### Material provided:
──────────

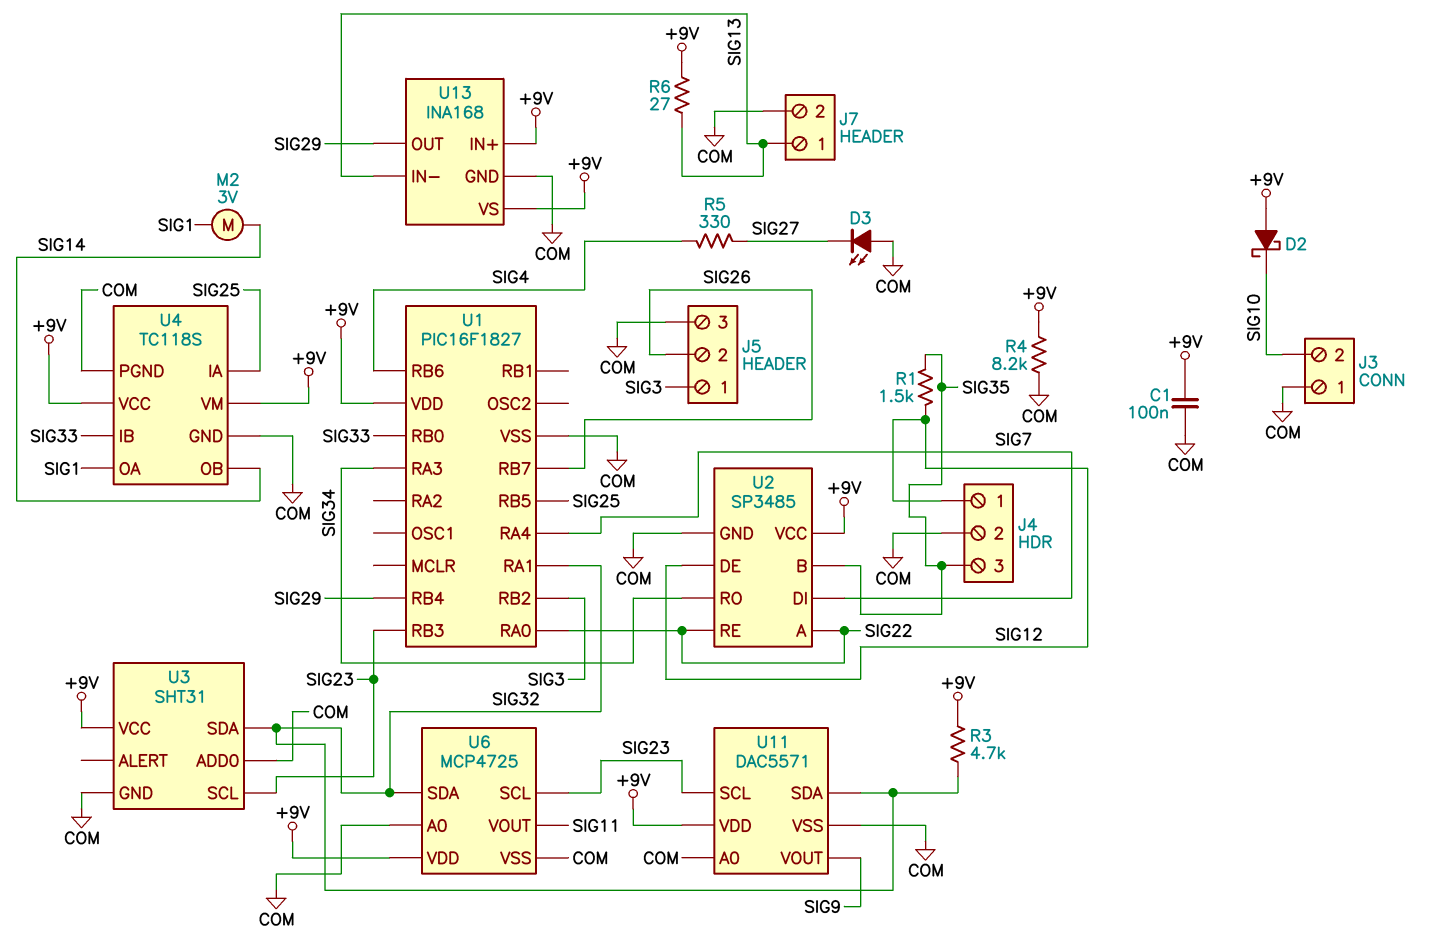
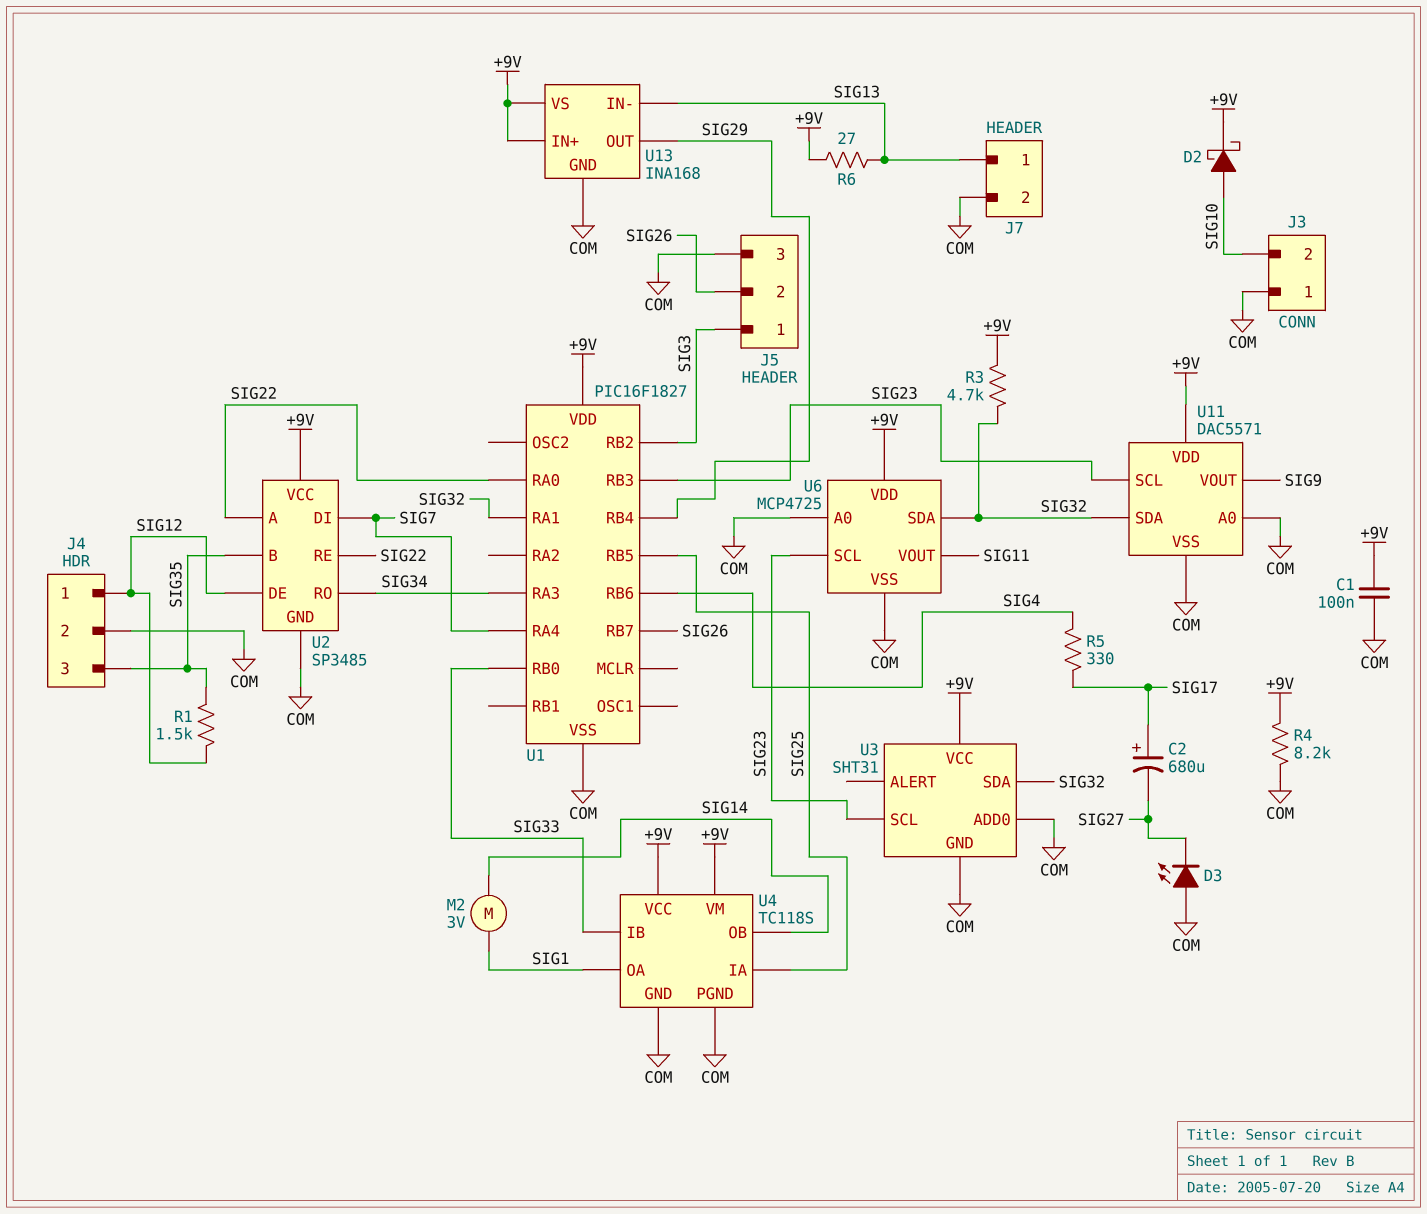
C2: none -> 680uF (plus SIG17, minus SIG27)
D2: schottky (A +9V, K SIG10) -> schottky (A SIG10, K +9V)
R5: 330 (SIG4, SIG27) -> 330 (SIG4, SIG17)

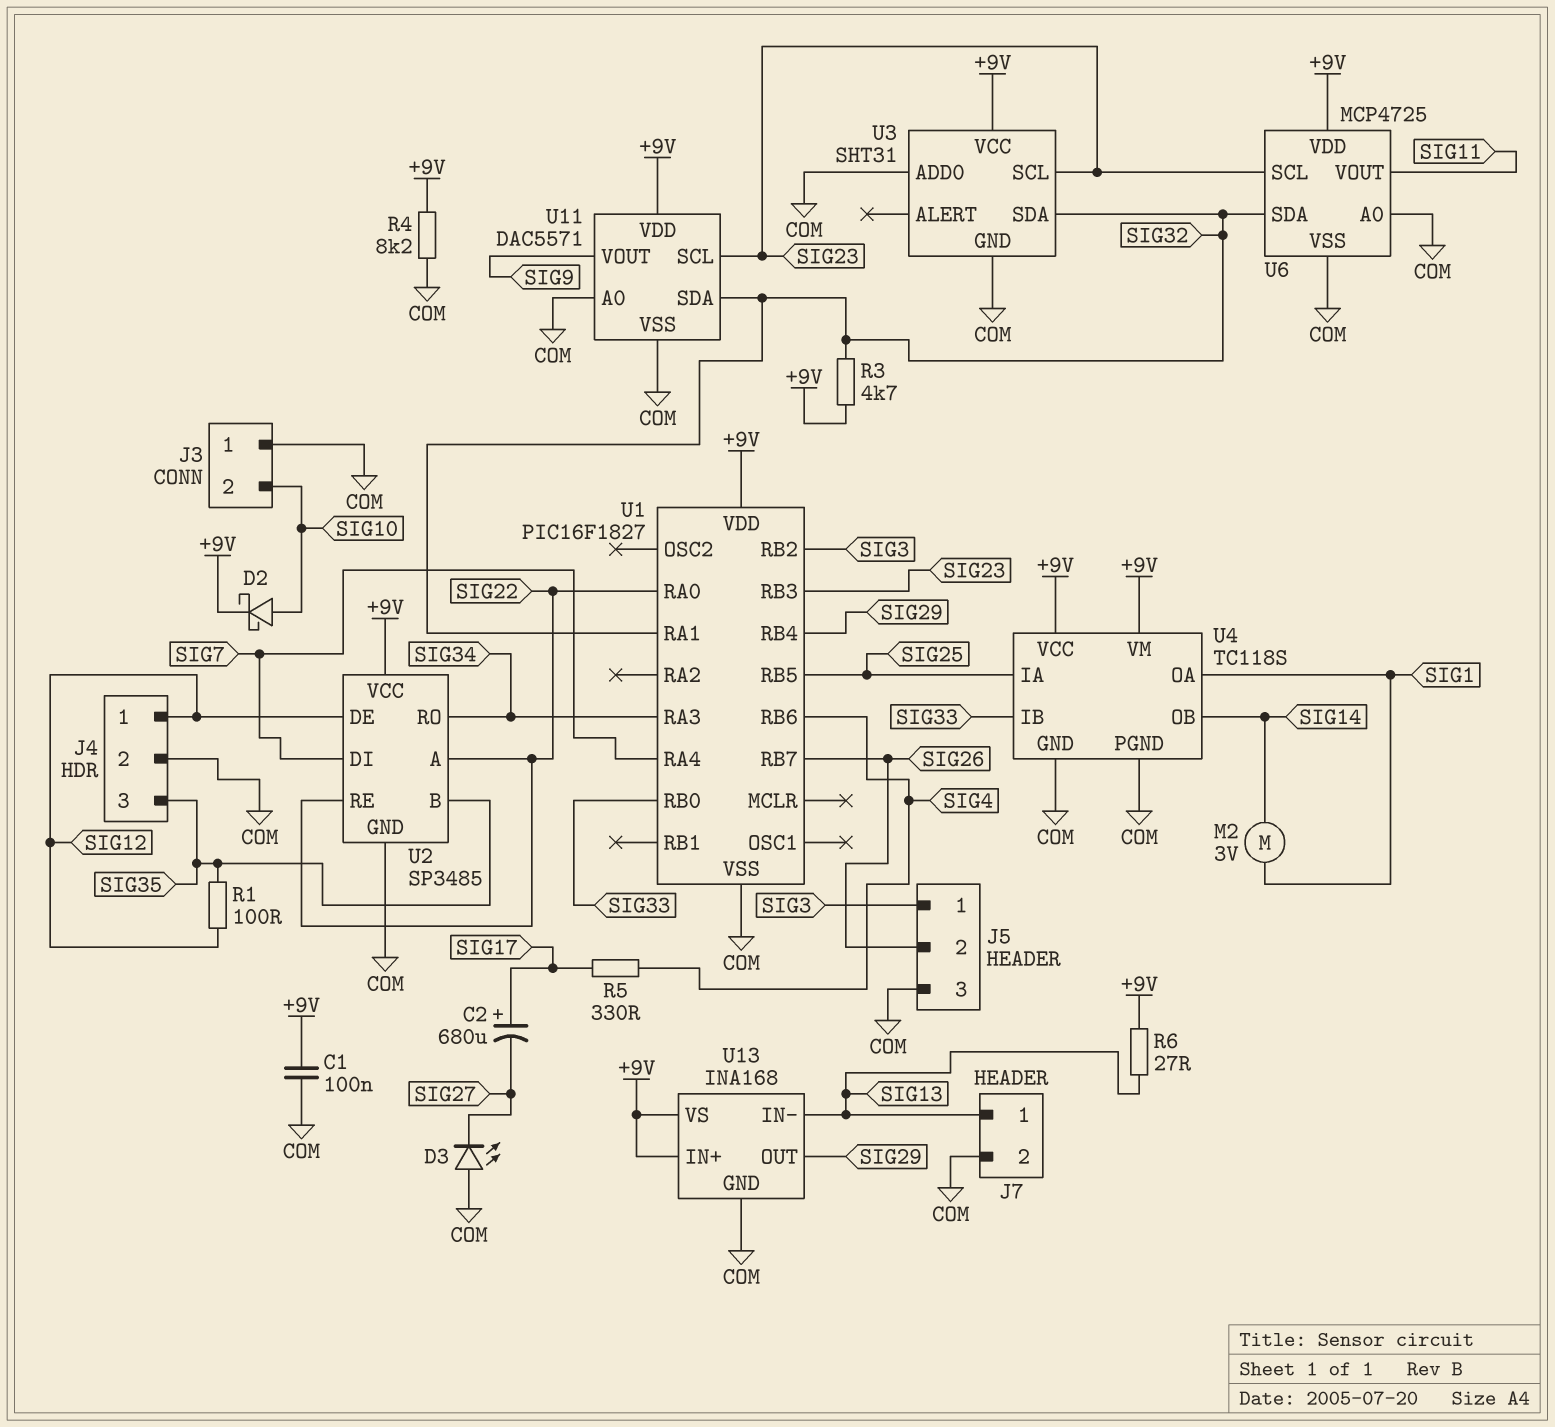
R1: 1.5k (SIG12, SIG35) -> 100 (SIG12, SIG35)

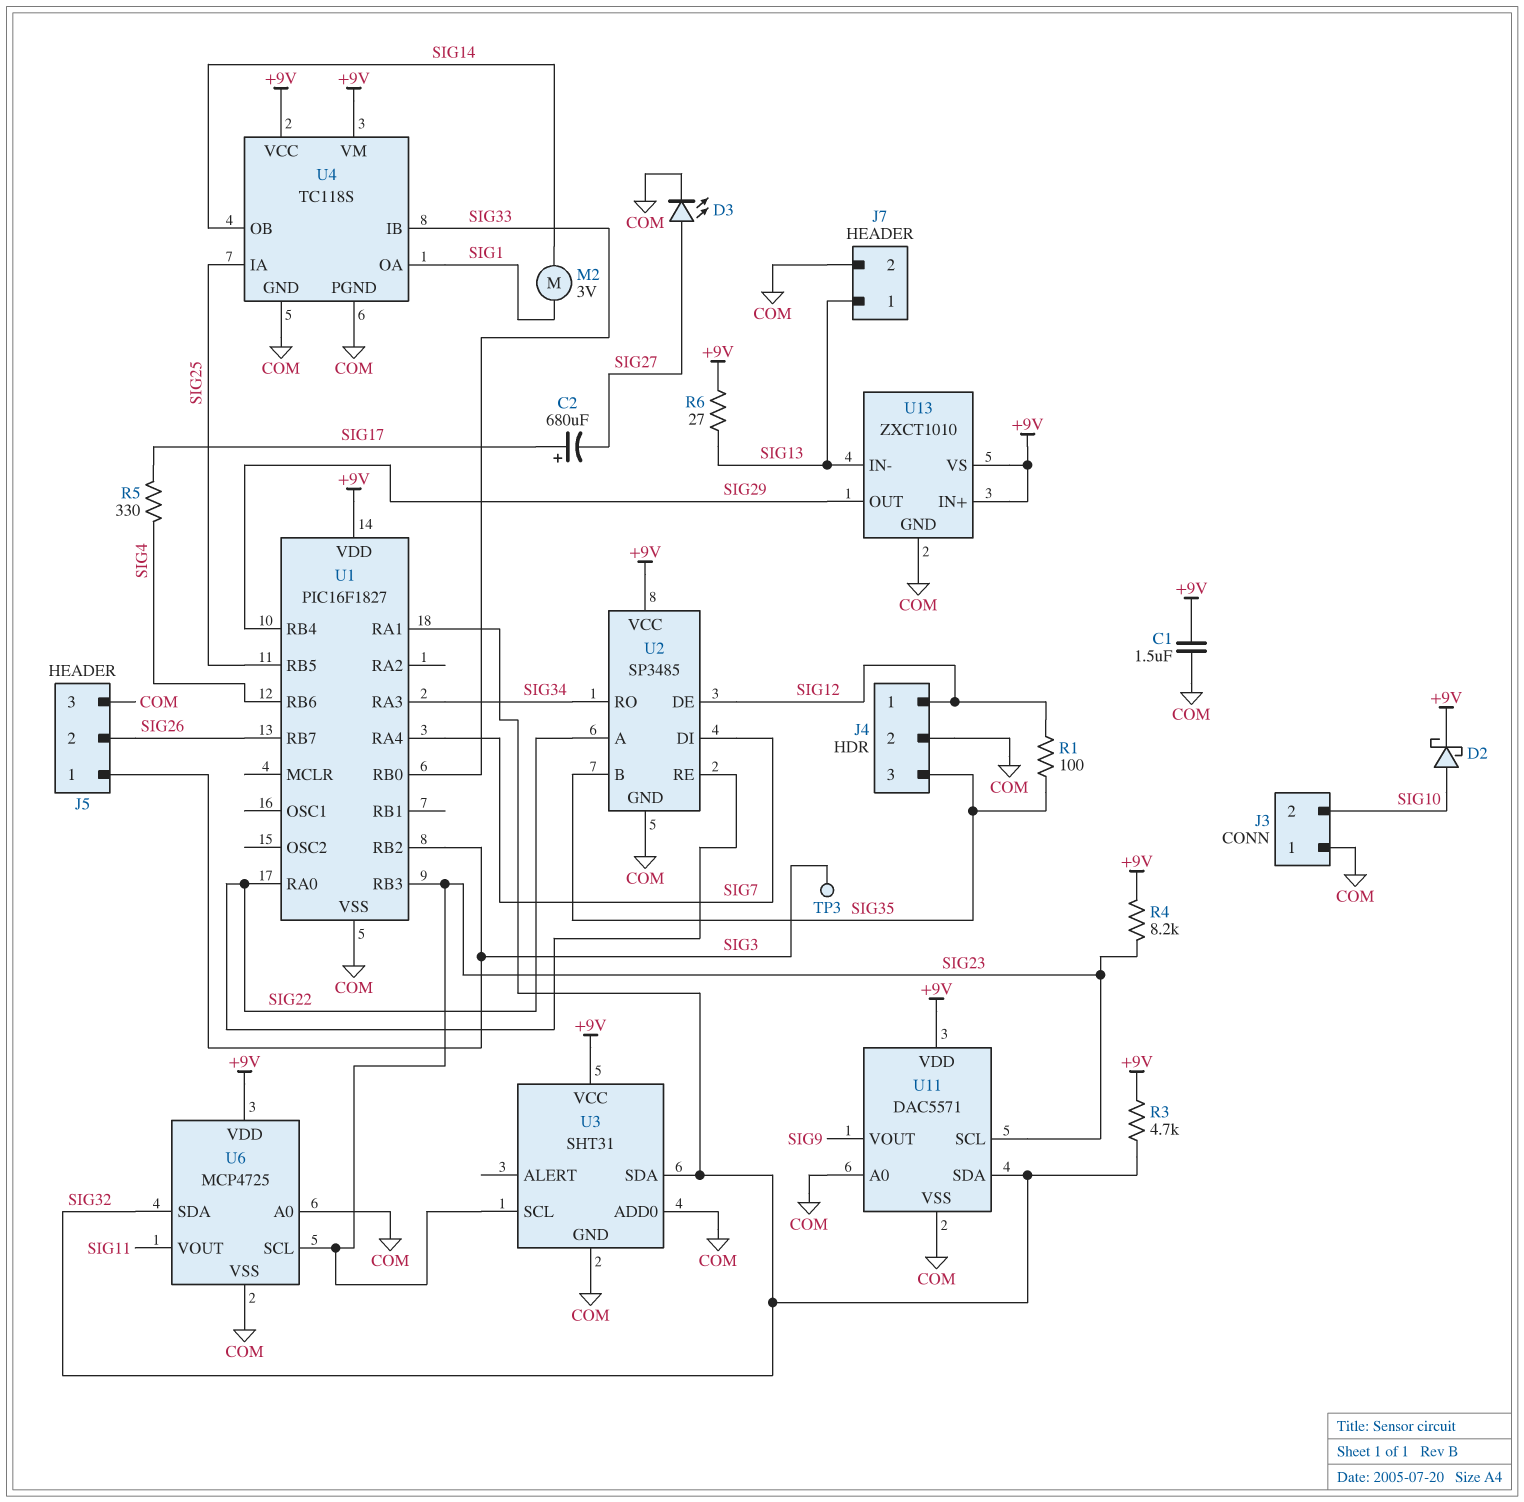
C1: 100nF (+9V, COM) -> 1.5uF (+9V, COM)
D3: LED (A COM, K SIG27) -> LED (A SIG27, K COM)
R4: 8.2k (+9V, COM) -> 8.2k (+9V, SIG23)
TP3: none -> test point (SIG3)
U13: INA168 -> ZXCT1010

──────────

### Task goal:
Retype the records above exactly. Leave the pictures out.

### Task result:
C2: none -> 680uF (plus SIG17, minus SIG27)
D2: schottky (A +9V, K SIG10) -> schottky (A SIG10, K +9V)
R5: 330 (SIG4, SIG27) -> 330 (SIG4, SIG17)

R1: 1.5k (SIG12, SIG35) -> 100 (SIG12, SIG35)

C1: 100nF (+9V, COM) -> 1.5uF (+9V, COM)
D3: LED (A COM, K SIG27) -> LED (A SIG27, K COM)
R4: 8.2k (+9V, COM) -> 8.2k (+9V, SIG23)
TP3: none -> test point (SIG3)
U13: INA168 -> ZXCT1010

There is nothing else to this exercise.